- _JOB_: The records below are to be quoted in full; please keep every word exact.
>> START
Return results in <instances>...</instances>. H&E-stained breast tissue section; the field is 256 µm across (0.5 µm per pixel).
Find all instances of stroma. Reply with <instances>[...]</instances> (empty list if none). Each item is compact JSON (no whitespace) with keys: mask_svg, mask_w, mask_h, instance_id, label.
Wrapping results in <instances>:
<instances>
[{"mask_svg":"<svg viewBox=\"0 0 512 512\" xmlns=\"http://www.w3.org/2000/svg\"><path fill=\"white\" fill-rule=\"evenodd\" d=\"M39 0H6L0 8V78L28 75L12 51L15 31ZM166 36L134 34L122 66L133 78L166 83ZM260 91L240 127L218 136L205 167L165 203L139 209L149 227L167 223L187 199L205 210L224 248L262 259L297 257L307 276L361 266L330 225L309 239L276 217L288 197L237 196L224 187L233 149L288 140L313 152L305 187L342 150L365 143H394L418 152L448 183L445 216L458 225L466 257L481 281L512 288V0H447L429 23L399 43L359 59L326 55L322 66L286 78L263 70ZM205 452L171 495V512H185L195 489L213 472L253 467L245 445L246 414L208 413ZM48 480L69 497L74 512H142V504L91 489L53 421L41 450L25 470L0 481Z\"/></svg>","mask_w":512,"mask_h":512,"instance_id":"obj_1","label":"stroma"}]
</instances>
>> END
- _SOLUTION FOR THIS PROBLEM_:
Return results in <instances>...</instances>. H&E-stained breast tissue section; the field is 256 µm across (0.5 µm per pixel).
Find all instances of stroma. Reply with <instances>[...]</instances> (empty list if none). Each item is compact JSON (no whitespace) with keys: mask_svg, mask_w, mask_h, instance_id, label.
Wrapping results in <instances>:
<instances>
[{"mask_svg":"<svg viewBox=\"0 0 512 512\" xmlns=\"http://www.w3.org/2000/svg\"><path fill=\"white\" fill-rule=\"evenodd\" d=\"M39 0H6L0 8V78L28 75L12 51L15 31ZM166 36L134 34L122 66L133 78L166 83ZM260 91L240 127L218 136L205 167L165 203L139 209L149 227L167 223L187 199L205 210L224 248L262 259L297 257L307 276L361 266L330 225L309 239L276 217L288 197L237 196L224 187L233 149L288 140L313 152L305 187L342 150L365 143H394L418 152L448 183L445 216L458 225L466 257L481 281L512 288V0H447L429 23L399 43L359 59L326 55L322 66L286 78L263 70ZM205 452L171 495V512H185L195 489L213 472L253 467L245 445L246 414L208 413ZM48 480L69 497L74 512H142V504L91 489L53 421L41 450L25 470L0 481Z\"/></svg>","mask_w":512,"mask_h":512,"instance_id":"obj_1","label":"stroma"}]
</instances>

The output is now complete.